WHAT IS REQUIRED
Copy every line from the one containing "brown hexagon: (709, 1570)" through the last line of the records below, both included, and nothing else.
::: MATERIAL PROVIDED :::
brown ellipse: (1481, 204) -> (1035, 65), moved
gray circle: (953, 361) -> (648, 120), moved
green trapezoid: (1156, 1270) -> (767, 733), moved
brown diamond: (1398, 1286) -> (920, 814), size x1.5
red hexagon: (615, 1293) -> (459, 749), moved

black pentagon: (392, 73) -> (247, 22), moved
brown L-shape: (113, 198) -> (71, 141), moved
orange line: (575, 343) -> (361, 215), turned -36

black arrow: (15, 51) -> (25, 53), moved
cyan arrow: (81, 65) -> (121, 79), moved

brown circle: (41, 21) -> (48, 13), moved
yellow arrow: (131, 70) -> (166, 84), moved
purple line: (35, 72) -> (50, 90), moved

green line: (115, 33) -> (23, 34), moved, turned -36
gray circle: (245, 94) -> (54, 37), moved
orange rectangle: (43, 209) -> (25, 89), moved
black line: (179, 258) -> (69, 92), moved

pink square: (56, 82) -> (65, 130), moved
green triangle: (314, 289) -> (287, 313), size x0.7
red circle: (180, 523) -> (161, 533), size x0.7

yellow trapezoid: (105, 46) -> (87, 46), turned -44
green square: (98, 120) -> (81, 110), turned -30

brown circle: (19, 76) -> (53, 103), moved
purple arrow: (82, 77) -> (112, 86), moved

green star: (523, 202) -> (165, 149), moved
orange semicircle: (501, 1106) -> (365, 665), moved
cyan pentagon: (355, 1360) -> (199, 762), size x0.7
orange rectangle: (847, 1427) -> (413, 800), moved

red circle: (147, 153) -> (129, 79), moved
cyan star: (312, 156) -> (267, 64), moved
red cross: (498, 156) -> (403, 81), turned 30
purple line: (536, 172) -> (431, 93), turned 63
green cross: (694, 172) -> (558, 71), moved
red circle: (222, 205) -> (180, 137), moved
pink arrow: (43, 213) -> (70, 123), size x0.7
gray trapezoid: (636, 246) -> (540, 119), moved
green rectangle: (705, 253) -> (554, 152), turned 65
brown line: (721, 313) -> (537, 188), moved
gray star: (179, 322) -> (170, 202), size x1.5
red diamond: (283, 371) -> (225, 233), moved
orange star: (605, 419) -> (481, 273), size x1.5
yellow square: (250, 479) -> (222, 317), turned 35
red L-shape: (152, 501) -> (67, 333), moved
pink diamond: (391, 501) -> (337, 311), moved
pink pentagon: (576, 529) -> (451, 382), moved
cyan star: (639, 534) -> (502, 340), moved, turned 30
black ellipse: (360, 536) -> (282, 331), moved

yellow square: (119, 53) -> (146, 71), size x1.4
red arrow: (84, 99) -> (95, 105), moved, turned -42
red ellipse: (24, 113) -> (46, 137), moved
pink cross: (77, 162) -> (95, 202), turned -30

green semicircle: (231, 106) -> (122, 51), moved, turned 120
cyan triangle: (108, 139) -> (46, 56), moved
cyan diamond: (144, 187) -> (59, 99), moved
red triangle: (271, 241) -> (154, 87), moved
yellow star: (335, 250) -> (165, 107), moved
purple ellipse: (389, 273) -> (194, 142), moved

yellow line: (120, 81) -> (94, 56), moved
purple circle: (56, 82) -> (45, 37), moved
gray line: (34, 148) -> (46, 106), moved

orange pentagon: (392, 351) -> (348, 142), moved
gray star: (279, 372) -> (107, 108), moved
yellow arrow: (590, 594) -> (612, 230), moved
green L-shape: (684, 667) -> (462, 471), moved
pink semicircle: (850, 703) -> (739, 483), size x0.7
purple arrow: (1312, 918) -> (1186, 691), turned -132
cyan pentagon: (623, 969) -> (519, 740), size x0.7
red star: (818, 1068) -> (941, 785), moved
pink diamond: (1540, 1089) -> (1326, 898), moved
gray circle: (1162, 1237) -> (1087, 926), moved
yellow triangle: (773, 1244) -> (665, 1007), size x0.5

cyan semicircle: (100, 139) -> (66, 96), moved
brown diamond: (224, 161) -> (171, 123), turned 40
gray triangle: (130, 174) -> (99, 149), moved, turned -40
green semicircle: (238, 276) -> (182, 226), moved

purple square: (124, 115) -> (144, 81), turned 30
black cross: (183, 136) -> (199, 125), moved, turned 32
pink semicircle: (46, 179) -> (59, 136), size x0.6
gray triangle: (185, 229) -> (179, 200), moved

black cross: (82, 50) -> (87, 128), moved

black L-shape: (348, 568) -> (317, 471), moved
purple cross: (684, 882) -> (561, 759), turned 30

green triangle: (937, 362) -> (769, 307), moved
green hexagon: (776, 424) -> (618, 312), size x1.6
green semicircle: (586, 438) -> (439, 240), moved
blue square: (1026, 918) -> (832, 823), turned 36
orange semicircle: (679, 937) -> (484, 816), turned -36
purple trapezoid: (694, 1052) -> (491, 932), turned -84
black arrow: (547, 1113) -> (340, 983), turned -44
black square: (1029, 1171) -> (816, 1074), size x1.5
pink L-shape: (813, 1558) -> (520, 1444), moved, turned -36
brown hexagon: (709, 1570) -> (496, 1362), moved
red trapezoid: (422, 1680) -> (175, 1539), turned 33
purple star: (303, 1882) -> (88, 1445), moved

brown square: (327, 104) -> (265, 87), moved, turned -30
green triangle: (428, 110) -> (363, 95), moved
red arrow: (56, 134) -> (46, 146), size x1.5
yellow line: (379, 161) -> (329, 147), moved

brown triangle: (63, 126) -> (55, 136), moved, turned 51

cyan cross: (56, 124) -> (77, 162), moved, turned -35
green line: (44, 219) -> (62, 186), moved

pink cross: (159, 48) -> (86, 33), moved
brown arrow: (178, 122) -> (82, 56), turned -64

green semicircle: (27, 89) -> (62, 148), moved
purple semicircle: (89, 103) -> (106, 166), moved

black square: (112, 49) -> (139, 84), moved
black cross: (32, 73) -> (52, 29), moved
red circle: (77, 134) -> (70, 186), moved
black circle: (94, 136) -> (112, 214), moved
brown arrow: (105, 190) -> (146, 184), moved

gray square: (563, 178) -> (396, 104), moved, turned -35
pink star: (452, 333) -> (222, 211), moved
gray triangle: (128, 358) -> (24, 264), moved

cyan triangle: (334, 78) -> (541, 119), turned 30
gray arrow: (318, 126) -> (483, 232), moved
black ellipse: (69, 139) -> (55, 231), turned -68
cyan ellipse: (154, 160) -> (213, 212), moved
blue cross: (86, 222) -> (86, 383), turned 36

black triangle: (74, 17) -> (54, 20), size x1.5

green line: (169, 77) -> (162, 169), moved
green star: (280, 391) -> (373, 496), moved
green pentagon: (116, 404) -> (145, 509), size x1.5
:::
RESULT OF THE TASK
brown hexagon: (709, 1570) -> (496, 1362), moved
red trapezoid: (422, 1680) -> (175, 1539), turned 33
purple star: (303, 1882) -> (88, 1445), moved

brown square: (327, 104) -> (265, 87), moved, turned -30
green triangle: (428, 110) -> (363, 95), moved
red arrow: (56, 134) -> (46, 146), size x1.5
yellow line: (379, 161) -> (329, 147), moved

brown triangle: (63, 126) -> (55, 136), moved, turned 51

cyan cross: (56, 124) -> (77, 162), moved, turned -35
green line: (44, 219) -> (62, 186), moved

pink cross: (159, 48) -> (86, 33), moved
brown arrow: (178, 122) -> (82, 56), turned -64

green semicircle: (27, 89) -> (62, 148), moved
purple semicircle: (89, 103) -> (106, 166), moved

black square: (112, 49) -> (139, 84), moved
black cross: (32, 73) -> (52, 29), moved
red circle: (77, 134) -> (70, 186), moved
black circle: (94, 136) -> (112, 214), moved
brown arrow: (105, 190) -> (146, 184), moved

gray square: (563, 178) -> (396, 104), moved, turned -35
pink star: (452, 333) -> (222, 211), moved
gray triangle: (128, 358) -> (24, 264), moved

cyan triangle: (334, 78) -> (541, 119), turned 30
gray arrow: (318, 126) -> (483, 232), moved
black ellipse: (69, 139) -> (55, 231), turned -68
cyan ellipse: (154, 160) -> (213, 212), moved
blue cross: (86, 222) -> (86, 383), turned 36

black triangle: (74, 17) -> (54, 20), size x1.5

green line: (169, 77) -> (162, 169), moved
green star: (280, 391) -> (373, 496), moved
green pentagon: (116, 404) -> (145, 509), size x1.5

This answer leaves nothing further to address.